#### Exercise inputs

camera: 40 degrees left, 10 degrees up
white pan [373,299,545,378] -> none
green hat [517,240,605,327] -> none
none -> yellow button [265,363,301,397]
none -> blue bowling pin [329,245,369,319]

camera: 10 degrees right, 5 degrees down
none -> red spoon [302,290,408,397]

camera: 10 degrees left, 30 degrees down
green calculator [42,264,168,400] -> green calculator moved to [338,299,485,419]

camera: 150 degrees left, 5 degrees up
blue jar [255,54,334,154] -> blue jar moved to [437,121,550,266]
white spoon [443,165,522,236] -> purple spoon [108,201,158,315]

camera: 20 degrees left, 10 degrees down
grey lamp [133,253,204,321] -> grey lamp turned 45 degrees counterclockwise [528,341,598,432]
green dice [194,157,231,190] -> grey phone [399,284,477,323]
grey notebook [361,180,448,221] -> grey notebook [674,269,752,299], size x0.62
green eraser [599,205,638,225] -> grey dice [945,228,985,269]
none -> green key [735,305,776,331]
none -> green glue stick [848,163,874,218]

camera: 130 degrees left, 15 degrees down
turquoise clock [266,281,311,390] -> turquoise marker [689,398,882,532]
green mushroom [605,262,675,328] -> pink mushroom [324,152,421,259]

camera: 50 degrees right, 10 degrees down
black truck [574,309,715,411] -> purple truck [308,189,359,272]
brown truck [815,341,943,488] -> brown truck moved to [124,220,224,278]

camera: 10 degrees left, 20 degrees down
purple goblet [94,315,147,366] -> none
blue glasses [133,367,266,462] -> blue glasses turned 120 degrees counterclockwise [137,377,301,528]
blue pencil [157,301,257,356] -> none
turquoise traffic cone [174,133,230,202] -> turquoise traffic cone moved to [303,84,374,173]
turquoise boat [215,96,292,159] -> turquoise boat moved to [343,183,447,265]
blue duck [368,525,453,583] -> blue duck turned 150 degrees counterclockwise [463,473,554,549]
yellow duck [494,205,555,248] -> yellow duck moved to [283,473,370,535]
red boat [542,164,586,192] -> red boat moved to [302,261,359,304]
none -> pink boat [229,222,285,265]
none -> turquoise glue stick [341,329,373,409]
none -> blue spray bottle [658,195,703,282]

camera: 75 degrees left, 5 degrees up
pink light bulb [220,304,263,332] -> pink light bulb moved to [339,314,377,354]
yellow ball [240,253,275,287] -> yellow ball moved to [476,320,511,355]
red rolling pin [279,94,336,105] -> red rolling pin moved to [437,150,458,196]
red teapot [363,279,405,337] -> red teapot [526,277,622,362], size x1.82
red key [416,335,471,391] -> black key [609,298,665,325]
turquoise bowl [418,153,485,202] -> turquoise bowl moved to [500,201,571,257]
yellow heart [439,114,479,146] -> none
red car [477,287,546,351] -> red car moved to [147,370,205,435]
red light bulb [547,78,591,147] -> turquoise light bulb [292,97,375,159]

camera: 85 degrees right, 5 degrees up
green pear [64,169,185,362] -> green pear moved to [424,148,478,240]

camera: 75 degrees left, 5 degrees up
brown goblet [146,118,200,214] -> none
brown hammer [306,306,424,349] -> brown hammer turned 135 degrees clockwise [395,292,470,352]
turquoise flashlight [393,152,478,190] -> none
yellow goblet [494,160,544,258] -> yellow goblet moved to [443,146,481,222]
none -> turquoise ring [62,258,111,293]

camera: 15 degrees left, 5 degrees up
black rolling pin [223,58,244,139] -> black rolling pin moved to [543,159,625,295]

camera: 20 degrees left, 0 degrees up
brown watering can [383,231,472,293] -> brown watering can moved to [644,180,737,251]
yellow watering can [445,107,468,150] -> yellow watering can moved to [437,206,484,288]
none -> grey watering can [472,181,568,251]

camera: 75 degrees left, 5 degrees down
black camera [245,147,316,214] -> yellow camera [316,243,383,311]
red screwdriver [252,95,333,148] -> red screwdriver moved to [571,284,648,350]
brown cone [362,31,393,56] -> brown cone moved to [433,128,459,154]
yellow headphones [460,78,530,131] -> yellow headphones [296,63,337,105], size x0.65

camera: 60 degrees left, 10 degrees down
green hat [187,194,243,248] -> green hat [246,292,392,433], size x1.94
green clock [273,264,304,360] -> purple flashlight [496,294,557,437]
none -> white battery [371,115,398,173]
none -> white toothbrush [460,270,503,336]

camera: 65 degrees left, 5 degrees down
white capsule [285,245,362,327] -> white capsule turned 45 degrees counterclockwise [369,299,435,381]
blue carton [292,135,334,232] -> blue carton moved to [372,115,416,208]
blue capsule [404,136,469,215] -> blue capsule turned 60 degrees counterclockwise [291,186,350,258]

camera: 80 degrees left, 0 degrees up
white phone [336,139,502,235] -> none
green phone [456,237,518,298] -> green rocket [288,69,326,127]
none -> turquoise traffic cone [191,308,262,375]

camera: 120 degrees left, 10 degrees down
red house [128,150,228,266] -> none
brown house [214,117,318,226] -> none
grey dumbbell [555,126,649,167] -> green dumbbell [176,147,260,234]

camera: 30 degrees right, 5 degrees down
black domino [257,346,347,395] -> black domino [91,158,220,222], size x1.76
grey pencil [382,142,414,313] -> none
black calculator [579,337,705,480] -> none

########

→ **Your goal**
Could you return exactly the stretch of the data above that starts at the line with "yellow goblet [494,160,544,258]" and ends at the line with "red screwdriver [252,95,333,148]", both lines included?

→ **Response to the exercise**
yellow goblet [494,160,544,258] -> yellow goblet moved to [443,146,481,222]
none -> turquoise ring [62,258,111,293]

camera: 15 degrees left, 5 degrees up
black rolling pin [223,58,244,139] -> black rolling pin moved to [543,159,625,295]

camera: 20 degrees left, 0 degrees up
brown watering can [383,231,472,293] -> brown watering can moved to [644,180,737,251]
yellow watering can [445,107,468,150] -> yellow watering can moved to [437,206,484,288]
none -> grey watering can [472,181,568,251]

camera: 75 degrees left, 5 degrees down
black camera [245,147,316,214] -> yellow camera [316,243,383,311]
red screwdriver [252,95,333,148] -> red screwdriver moved to [571,284,648,350]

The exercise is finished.